Items from a dataset =
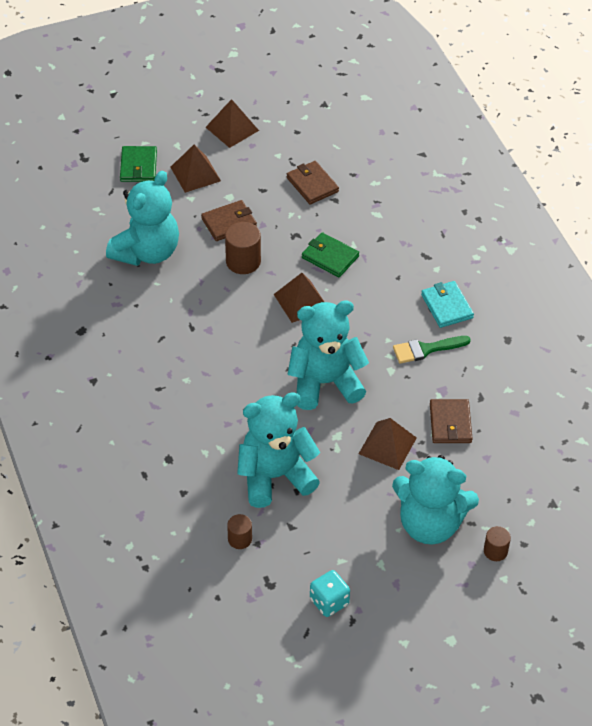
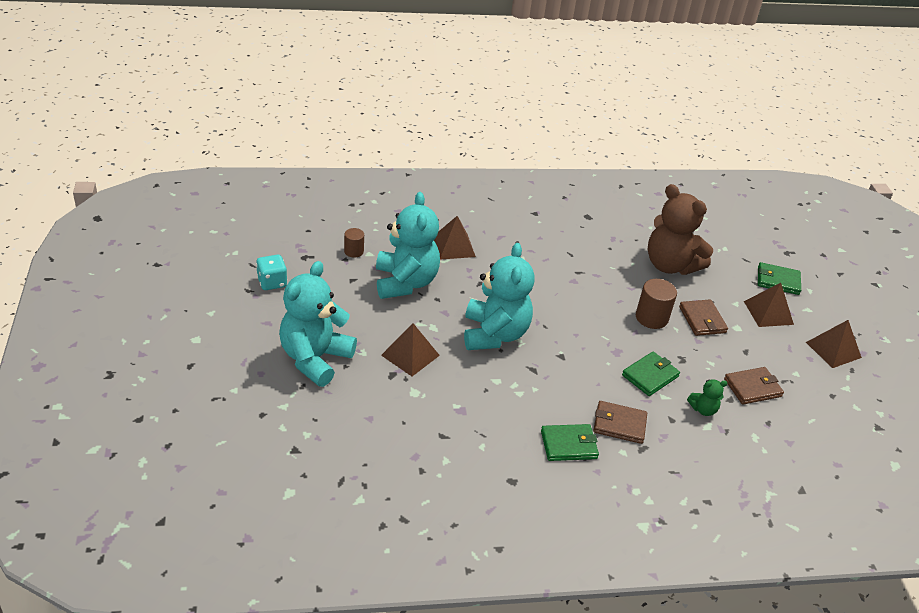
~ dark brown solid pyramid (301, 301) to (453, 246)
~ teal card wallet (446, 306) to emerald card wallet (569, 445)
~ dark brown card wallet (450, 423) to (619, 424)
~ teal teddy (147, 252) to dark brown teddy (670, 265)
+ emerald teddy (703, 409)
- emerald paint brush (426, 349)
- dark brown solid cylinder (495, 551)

Prompt = When you copy the entries above, reproduce each line exactly and leave out any pictures.

Problem solution =
~ dark brown solid pyramid (301, 301) to (453, 246)
~ teal card wallet (446, 306) to emerald card wallet (569, 445)
~ dark brown card wallet (450, 423) to (619, 424)
~ teal teddy (147, 252) to dark brown teddy (670, 265)
+ emerald teddy (703, 409)
- emerald paint brush (426, 349)
- dark brown solid cylinder (495, 551)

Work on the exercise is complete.